Assignment: Set down, exactly as written, the lines from the line holding "gray arrow: (450, 142)" to the end of the data, inclusive, skipping any pictures.

━━━━━━━━━━━━━━━━━━━━

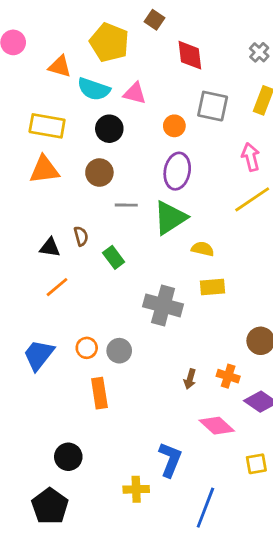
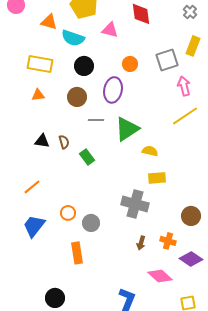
pink triangle: (135, 93) -> (110, 30), moved
gray square: (213, 106) -> (167, 60), moved, turned -30
orange triangle: (44, 170) -> (38, 95), size x0.6
purple ellipse: (177, 171) -> (113, 90), moved
black triangle: (50, 247) -> (42, 141), moved
orange line: (57, 287) -> (32, 187), moved
gray cross: (163, 305) -> (135, 204), moved
orange circle: (87, 348) -> (68, 213), moved

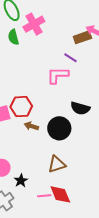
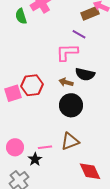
black semicircle: (80, 108) -> (85, 74), moved
brown arrow: (31, 126) -> (66, 82), moved
red diamond: (60, 194) -> (90, 171), moved
pink line: (44, 196) -> (45, 147), moved

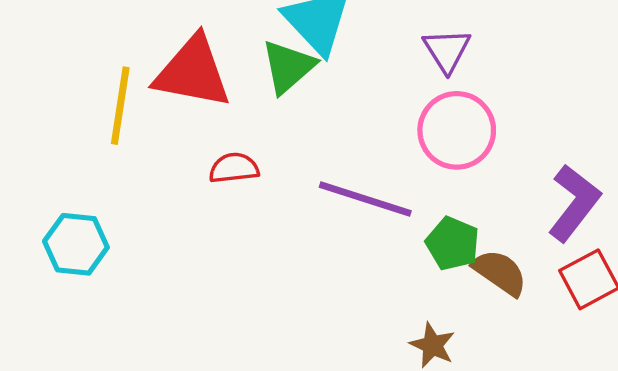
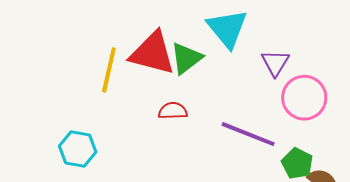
purple triangle: (447, 50) -> (275, 63), moved
green triangle: (288, 67) -> (186, 58), moved

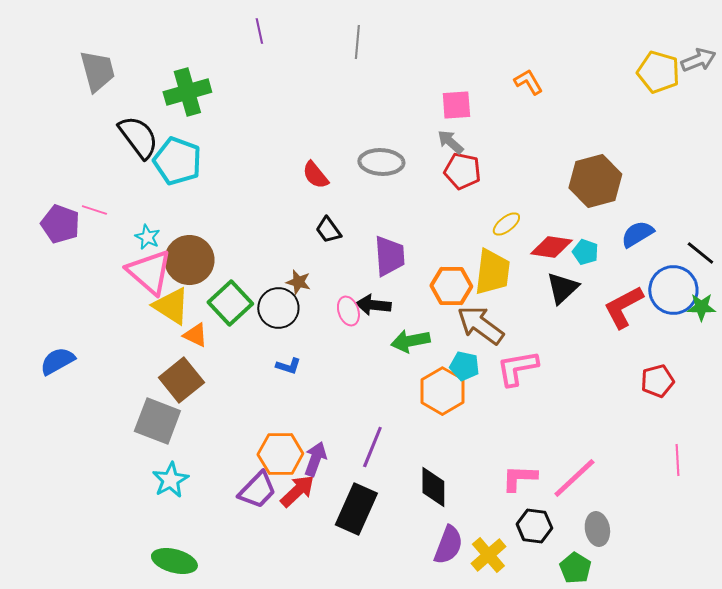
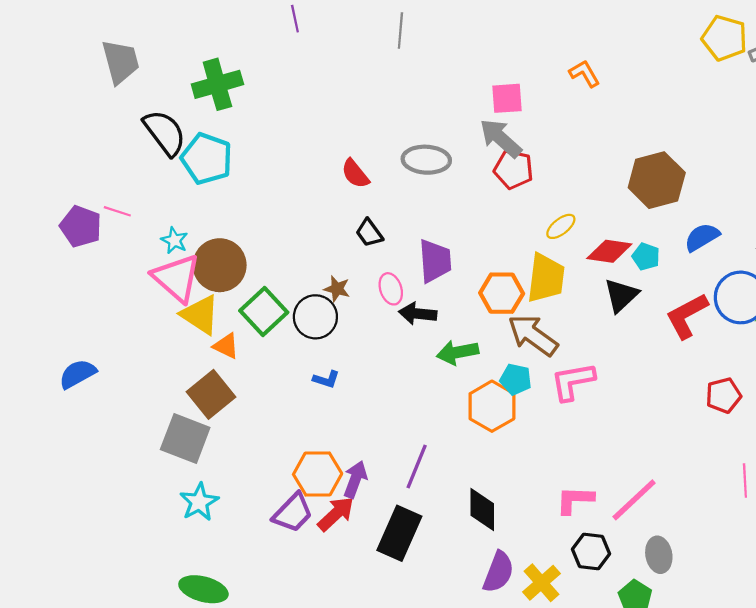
yellow pentagon: (658, 72) -> (724, 38), moved
gray arrow: (450, 142) -> (501, 138), size x1.5
pink ellipse: (348, 311) -> (391, 289), moved

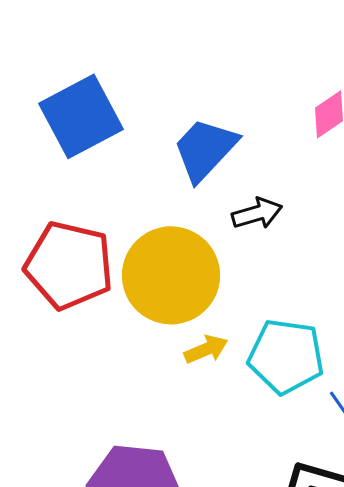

━━━━━━━━━━━━━━━━━━━━

Response area:
gray arrow: (450, 142) -> (501, 138), size x1.5
pink ellipse: (348, 311) -> (391, 289), moved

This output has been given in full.